→ **CHALLENGE**
Could you reproduce every one of the rows below verbatim, from the first to the last?

• • • • •

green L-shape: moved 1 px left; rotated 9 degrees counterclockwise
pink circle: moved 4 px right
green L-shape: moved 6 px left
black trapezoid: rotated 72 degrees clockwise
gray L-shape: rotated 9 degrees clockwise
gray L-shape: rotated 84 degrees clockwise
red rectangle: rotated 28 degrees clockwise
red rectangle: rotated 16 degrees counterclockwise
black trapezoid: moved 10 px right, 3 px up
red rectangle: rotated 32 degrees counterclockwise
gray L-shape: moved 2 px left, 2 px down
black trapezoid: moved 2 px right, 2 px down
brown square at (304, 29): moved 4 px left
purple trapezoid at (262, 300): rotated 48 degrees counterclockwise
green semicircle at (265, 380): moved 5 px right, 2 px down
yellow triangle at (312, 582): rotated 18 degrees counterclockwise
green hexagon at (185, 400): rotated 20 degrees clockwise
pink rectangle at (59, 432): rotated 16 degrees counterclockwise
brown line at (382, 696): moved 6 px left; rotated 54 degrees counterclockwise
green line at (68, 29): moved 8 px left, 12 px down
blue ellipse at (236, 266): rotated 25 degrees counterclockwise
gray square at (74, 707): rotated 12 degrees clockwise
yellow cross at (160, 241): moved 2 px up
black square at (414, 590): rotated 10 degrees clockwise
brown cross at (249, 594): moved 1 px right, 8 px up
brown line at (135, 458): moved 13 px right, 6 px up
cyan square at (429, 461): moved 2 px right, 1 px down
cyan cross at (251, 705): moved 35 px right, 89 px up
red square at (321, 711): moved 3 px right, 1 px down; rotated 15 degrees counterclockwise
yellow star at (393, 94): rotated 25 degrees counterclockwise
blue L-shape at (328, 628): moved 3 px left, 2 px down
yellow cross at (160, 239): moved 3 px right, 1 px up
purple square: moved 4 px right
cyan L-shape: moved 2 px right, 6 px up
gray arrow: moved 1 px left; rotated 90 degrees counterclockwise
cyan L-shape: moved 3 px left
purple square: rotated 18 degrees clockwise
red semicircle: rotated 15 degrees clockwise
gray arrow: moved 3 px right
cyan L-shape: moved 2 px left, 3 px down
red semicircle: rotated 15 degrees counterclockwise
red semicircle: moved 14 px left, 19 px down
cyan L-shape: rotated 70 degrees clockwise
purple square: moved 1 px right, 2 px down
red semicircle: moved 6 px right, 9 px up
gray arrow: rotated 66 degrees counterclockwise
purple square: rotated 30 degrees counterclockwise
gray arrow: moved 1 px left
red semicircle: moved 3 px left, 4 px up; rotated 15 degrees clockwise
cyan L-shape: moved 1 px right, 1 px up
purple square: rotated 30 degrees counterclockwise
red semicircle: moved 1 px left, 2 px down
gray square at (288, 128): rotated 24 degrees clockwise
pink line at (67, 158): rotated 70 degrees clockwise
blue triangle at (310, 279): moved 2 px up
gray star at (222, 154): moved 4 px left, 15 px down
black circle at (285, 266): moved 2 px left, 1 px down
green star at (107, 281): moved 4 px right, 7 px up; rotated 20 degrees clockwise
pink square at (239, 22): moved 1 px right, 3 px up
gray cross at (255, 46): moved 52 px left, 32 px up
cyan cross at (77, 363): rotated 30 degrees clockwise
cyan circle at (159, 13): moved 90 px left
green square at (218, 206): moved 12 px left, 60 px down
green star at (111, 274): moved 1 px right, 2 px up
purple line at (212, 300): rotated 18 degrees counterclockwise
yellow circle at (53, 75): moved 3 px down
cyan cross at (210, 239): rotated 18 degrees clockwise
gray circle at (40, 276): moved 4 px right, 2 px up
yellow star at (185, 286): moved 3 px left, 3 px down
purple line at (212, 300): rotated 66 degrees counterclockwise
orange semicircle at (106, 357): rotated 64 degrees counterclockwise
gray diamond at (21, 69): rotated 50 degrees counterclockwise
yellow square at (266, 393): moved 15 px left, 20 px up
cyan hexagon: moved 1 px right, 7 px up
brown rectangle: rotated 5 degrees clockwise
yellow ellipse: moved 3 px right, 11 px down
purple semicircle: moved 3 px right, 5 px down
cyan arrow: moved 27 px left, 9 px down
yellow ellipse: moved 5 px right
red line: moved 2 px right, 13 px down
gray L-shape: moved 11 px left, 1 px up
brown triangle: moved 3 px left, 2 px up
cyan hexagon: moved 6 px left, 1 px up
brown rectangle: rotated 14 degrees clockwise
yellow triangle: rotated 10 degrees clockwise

• • • • •

→ **ANSWER TO THIS TASK**
green L-shape: moved 1 px left; rotated 9 degrees counterclockwise
pink circle: moved 4 px right
green L-shape: moved 6 px left
black trapezoid: rotated 72 degrees clockwise
gray L-shape: rotated 9 degrees clockwise
gray L-shape: rotated 84 degrees clockwise
red rectangle: rotated 28 degrees clockwise
red rectangle: rotated 16 degrees counterclockwise
black trapezoid: moved 10 px right, 3 px up
red rectangle: rotated 32 degrees counterclockwise
gray L-shape: moved 2 px left, 2 px down
black trapezoid: moved 2 px right, 2 px down
brown square at (304, 29): moved 4 px left
purple trapezoid at (262, 300): rotated 48 degrees counterclockwise
green semicircle at (265, 380): moved 5 px right, 2 px down
yellow triangle at (312, 582): rotated 18 degrees counterclockwise
green hexagon at (185, 400): rotated 20 degrees clockwise
pink rectangle at (59, 432): rotated 16 degrees counterclockwise
brown line at (382, 696): moved 6 px left; rotated 54 degrees counterclockwise
green line at (68, 29): moved 8 px left, 12 px down
blue ellipse at (236, 266): rotated 25 degrees counterclockwise
gray square at (74, 707): rotated 12 degrees clockwise
yellow cross at (160, 241): moved 2 px up
black square at (414, 590): rotated 10 degrees clockwise
brown cross at (249, 594): moved 1 px right, 8 px up
brown line at (135, 458): moved 13 px right, 6 px up
cyan square at (429, 461): moved 2 px right, 1 px down
cyan cross at (251, 705): moved 35 px right, 89 px up
red square at (321, 711): moved 3 px right, 1 px down; rotated 15 degrees counterclockwise
yellow star at (393, 94): rotated 25 degrees counterclockwise
blue L-shape at (328, 628): moved 3 px left, 2 px down
yellow cross at (160, 239): moved 3 px right, 1 px up
purple square: moved 4 px right
cyan L-shape: moved 2 px right, 6 px up
gray arrow: moved 1 px left; rotated 90 degrees counterclockwise
cyan L-shape: moved 3 px left
purple square: rotated 18 degrees clockwise
red semicircle: rotated 15 degrees clockwise
gray arrow: moved 3 px right
cyan L-shape: moved 2 px left, 3 px down
red semicircle: rotated 15 degrees counterclockwise
red semicircle: moved 14 px left, 19 px down
cyan L-shape: rotated 70 degrees clockwise
purple square: moved 1 px right, 2 px down
red semicircle: moved 6 px right, 9 px up
gray arrow: rotated 66 degrees counterclockwise
purple square: rotated 30 degrees counterclockwise
gray arrow: moved 1 px left
red semicircle: moved 3 px left, 4 px up; rotated 15 degrees clockwise
cyan L-shape: moved 1 px right, 1 px up
purple square: rotated 30 degrees counterclockwise
red semicircle: moved 1 px left, 2 px down
gray square at (288, 128): rotated 24 degrees clockwise
pink line at (67, 158): rotated 70 degrees clockwise
blue triangle at (310, 279): moved 2 px up
gray star at (222, 154): moved 4 px left, 15 px down
black circle at (285, 266): moved 2 px left, 1 px down
green star at (107, 281): moved 4 px right, 7 px up; rotated 20 degrees clockwise
pink square at (239, 22): moved 1 px right, 3 px up
gray cross at (255, 46): moved 52 px left, 32 px up
cyan cross at (77, 363): rotated 30 degrees clockwise
cyan circle at (159, 13): moved 90 px left
green square at (218, 206): moved 12 px left, 60 px down
green star at (111, 274): moved 1 px right, 2 px up
purple line at (212, 300): rotated 18 degrees counterclockwise
yellow circle at (53, 75): moved 3 px down
cyan cross at (210, 239): rotated 18 degrees clockwise
gray circle at (40, 276): moved 4 px right, 2 px up
yellow star at (185, 286): moved 3 px left, 3 px down
purple line at (212, 300): rotated 66 degrees counterclockwise
orange semicircle at (106, 357): rotated 64 degrees counterclockwise
gray diamond at (21, 69): rotated 50 degrees counterclockwise
yellow square at (266, 393): moved 15 px left, 20 px up
cyan hexagon: moved 1 px right, 7 px up
brown rectangle: rotated 5 degrees clockwise
yellow ellipse: moved 3 px right, 11 px down
purple semicircle: moved 3 px right, 5 px down
cyan arrow: moved 27 px left, 9 px down
yellow ellipse: moved 5 px right
red line: moved 2 px right, 13 px down
gray L-shape: moved 11 px left, 1 px up
brown triangle: moved 3 px left, 2 px up
cyan hexagon: moved 6 px left, 1 px up
brown rectangle: rotated 14 degrees clockwise
yellow triangle: rotated 10 degrees clockwise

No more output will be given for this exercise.